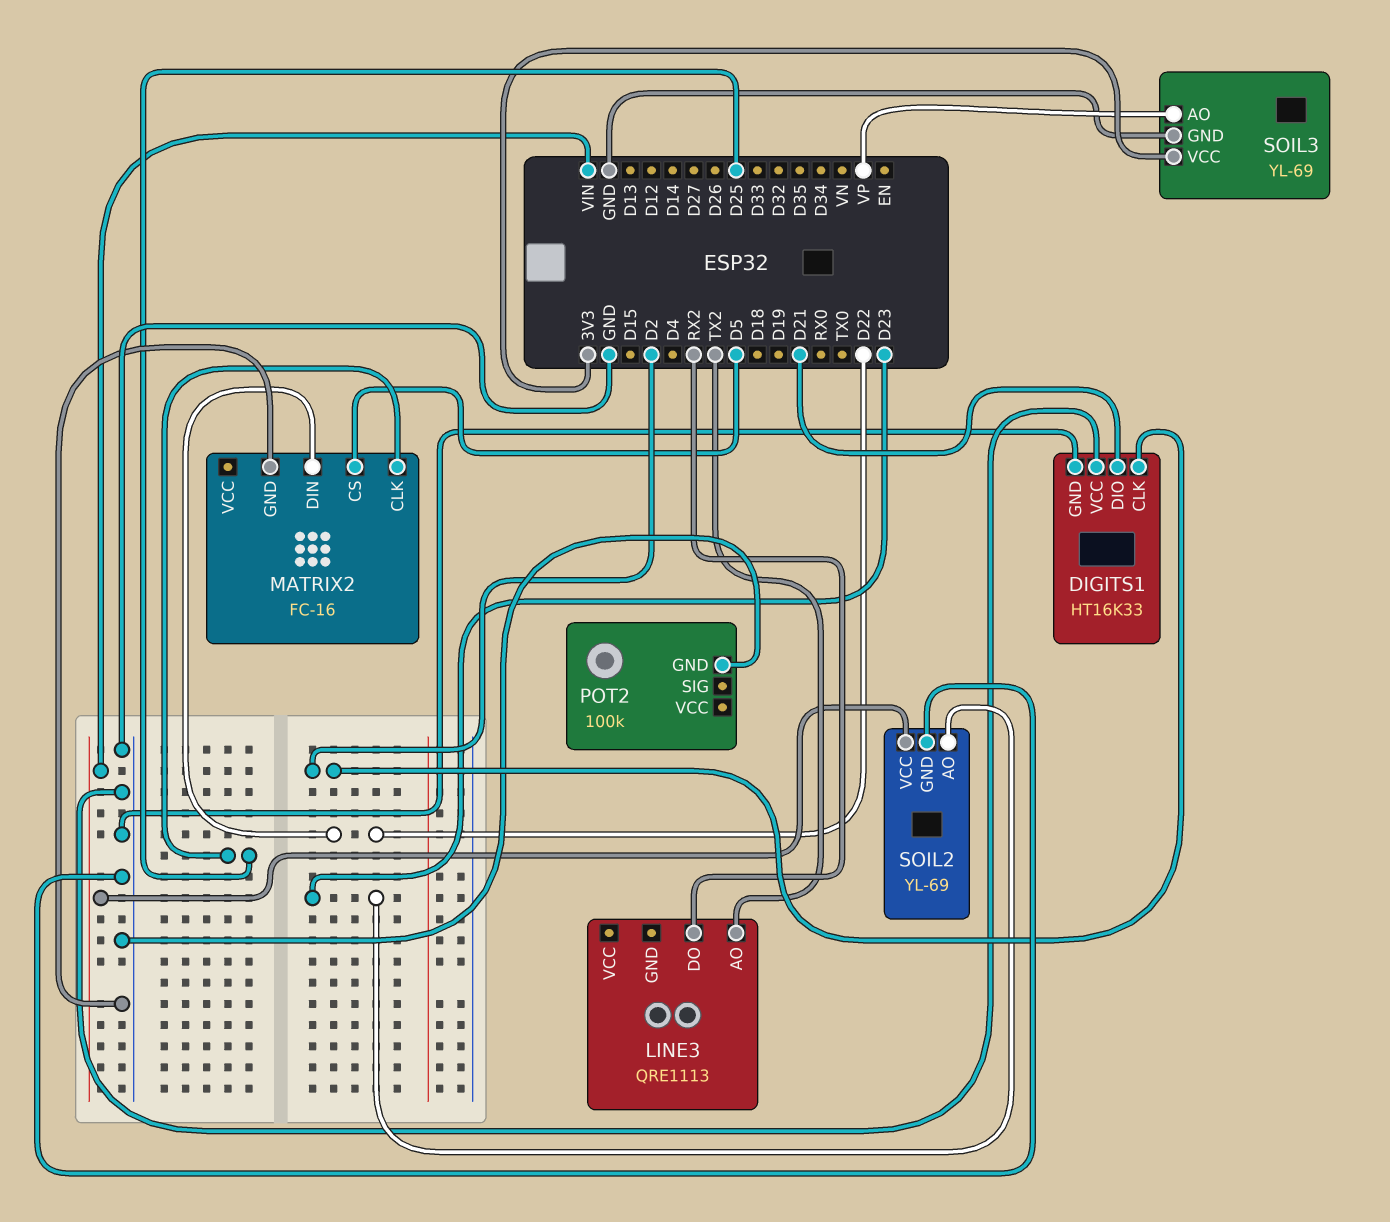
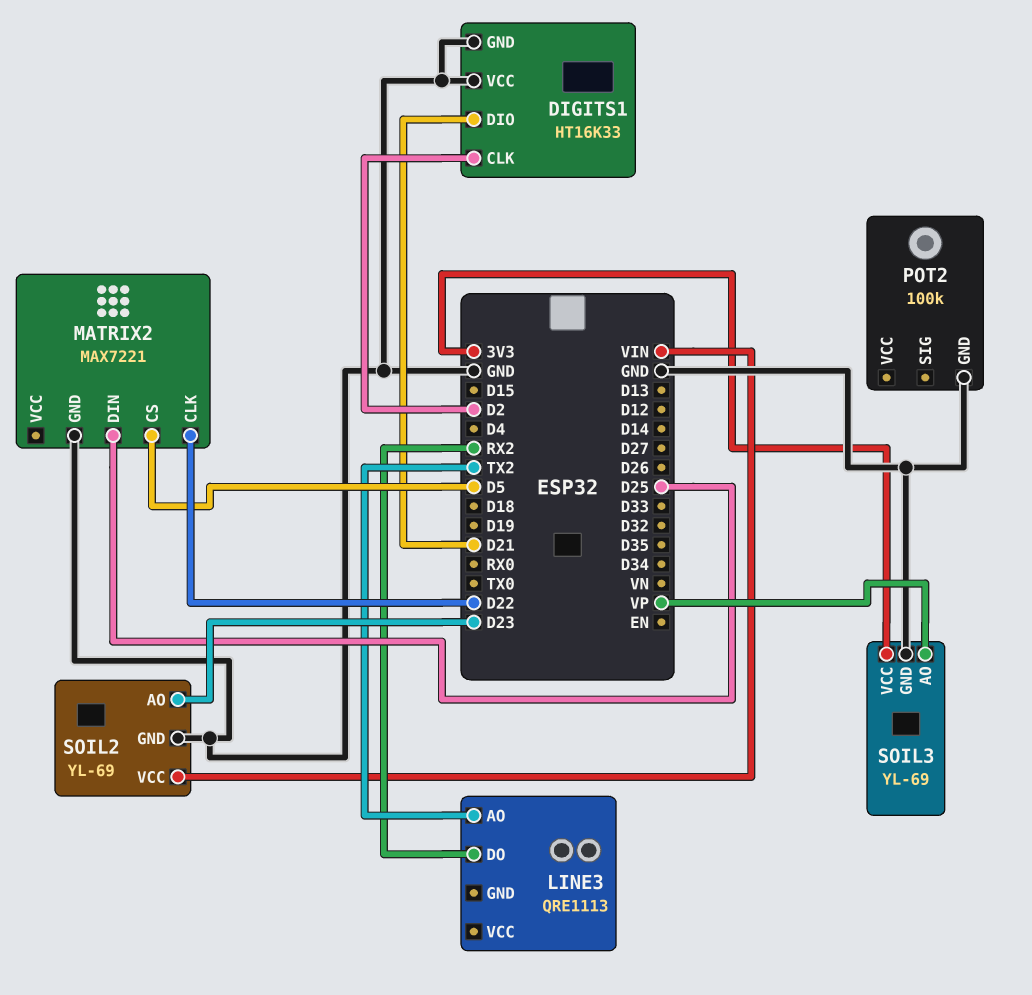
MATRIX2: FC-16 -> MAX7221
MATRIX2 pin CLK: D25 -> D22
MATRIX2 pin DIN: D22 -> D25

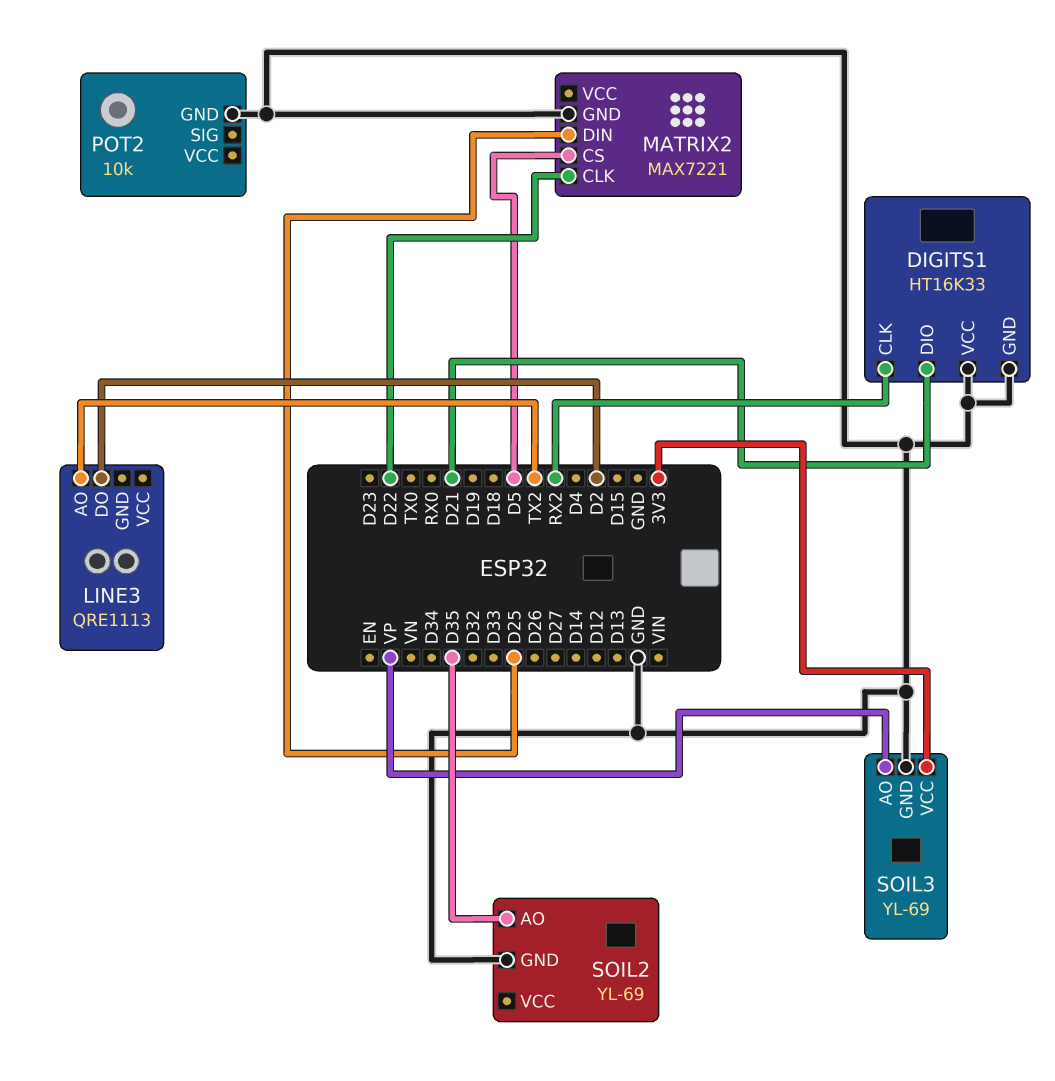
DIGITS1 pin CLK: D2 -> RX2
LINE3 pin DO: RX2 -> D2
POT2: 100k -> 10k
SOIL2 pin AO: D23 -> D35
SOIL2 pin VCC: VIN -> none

ASSIGNED TASK:
Write out every line above exactly as it is, leaving out the pictures.

RESULT:
MATRIX2: FC-16 -> MAX7221
MATRIX2 pin CLK: D25 -> D22
MATRIX2 pin DIN: D22 -> D25

DIGITS1 pin CLK: D2 -> RX2
LINE3 pin DO: RX2 -> D2
POT2: 100k -> 10k
SOIL2 pin AO: D23 -> D35
SOIL2 pin VCC: VIN -> none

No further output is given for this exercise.